▶ _Your goal_:
The lines to be copied are those below that contain "second".

▶ _Recorded information_:
=== Begin Enclosure ===

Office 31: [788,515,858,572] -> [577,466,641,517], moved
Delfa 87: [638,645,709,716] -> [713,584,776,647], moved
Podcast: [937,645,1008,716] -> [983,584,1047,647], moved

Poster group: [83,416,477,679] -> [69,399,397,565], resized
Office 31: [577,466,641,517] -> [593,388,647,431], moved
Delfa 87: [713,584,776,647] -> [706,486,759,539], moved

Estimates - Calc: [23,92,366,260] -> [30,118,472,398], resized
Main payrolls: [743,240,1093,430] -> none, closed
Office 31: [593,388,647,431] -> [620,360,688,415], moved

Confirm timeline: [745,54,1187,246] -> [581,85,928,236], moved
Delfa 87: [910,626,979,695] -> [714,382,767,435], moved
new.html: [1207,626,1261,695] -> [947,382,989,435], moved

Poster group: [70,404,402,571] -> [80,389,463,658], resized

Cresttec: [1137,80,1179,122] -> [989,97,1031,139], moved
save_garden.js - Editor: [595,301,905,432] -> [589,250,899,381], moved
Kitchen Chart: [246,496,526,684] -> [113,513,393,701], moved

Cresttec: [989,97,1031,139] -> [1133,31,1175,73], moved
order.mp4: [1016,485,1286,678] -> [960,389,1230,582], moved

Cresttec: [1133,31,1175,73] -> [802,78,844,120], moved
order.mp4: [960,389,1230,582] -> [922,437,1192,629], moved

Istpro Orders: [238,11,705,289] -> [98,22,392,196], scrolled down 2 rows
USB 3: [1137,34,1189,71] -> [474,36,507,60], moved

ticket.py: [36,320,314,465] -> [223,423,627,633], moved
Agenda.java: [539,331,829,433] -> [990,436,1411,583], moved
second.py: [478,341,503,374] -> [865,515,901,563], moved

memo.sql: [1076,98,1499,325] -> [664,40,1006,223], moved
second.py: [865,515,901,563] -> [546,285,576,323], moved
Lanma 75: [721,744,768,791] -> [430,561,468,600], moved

=== End Enclosure ===

▶ _Response_:
second.py: [478,341,503,374] -> [865,515,901,563], moved
second.py: [865,515,901,563] -> [546,285,576,323], moved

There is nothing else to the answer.